WHAT IS REQUIRED: Only one stretch of the data is wanted: the line containing "red mug: 2 -> 1", the line containing "white pot: 1 -> 0", and every line between them, copied exactly.

DATA FOR ANALYSIS:
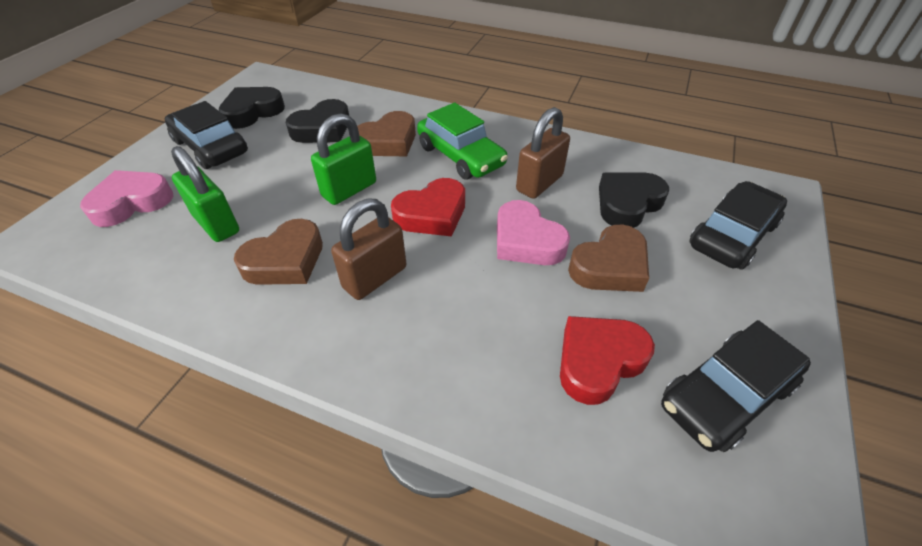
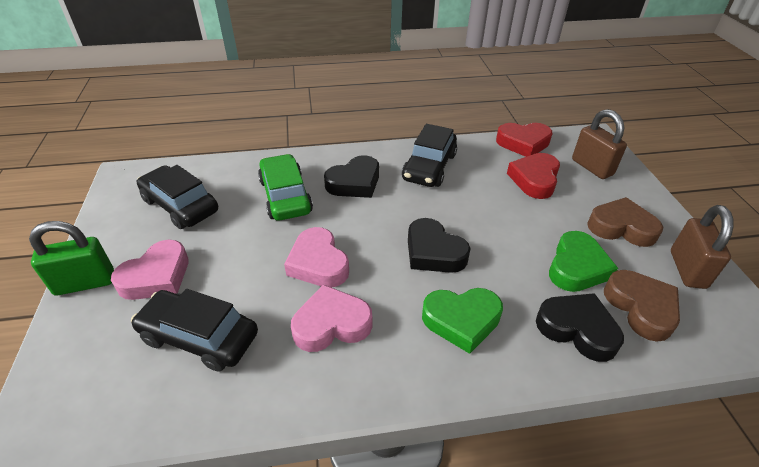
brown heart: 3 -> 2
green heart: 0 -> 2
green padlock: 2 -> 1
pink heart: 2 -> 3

...

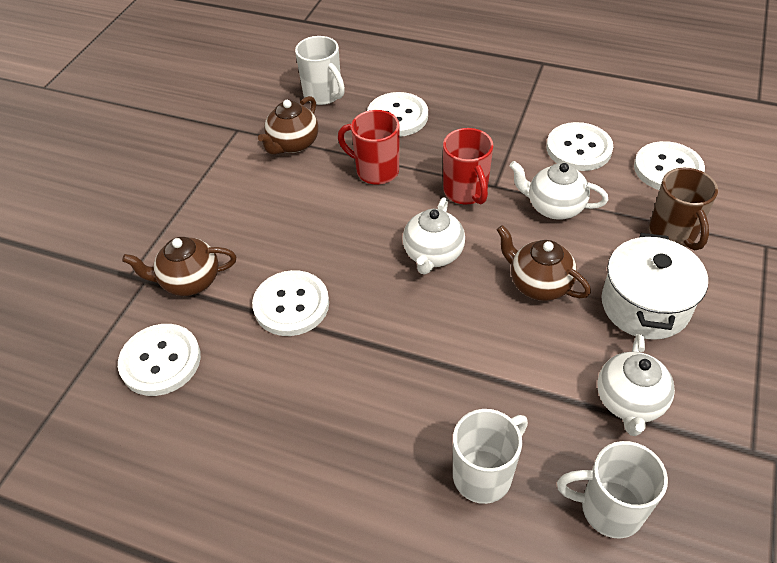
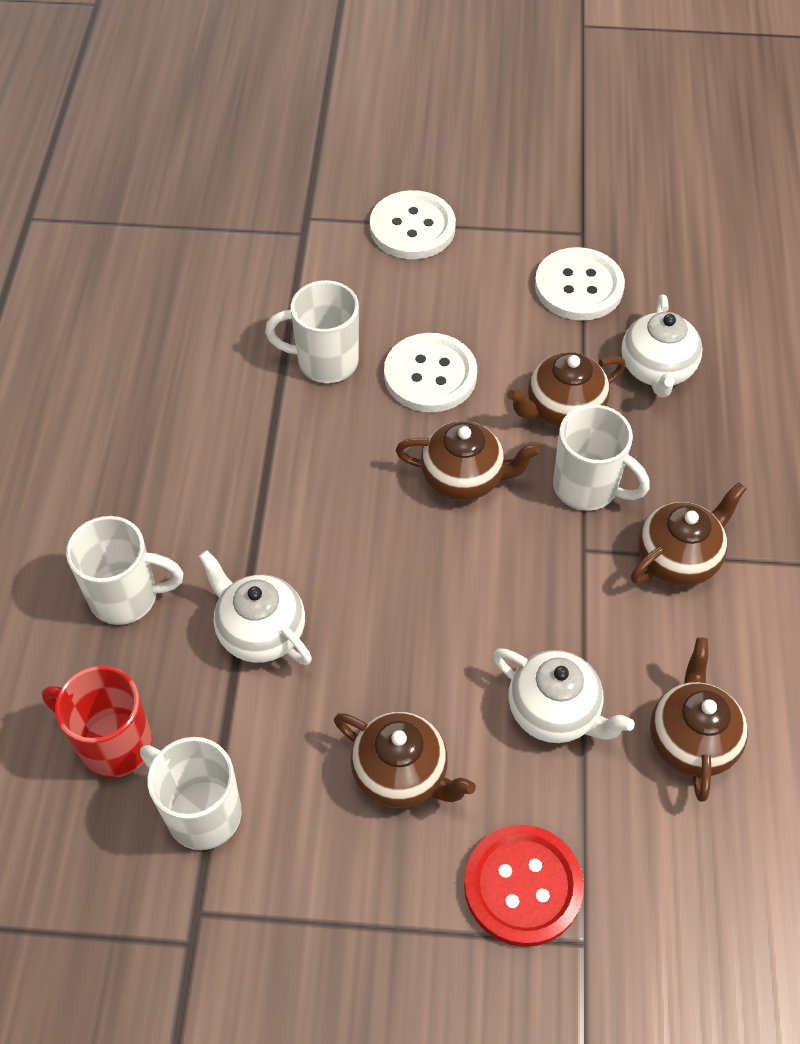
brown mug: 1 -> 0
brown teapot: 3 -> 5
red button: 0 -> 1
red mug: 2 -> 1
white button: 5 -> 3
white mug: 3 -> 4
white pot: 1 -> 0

EXPECTED ANSWER:
red mug: 2 -> 1
white button: 5 -> 3
white mug: 3 -> 4
white pot: 1 -> 0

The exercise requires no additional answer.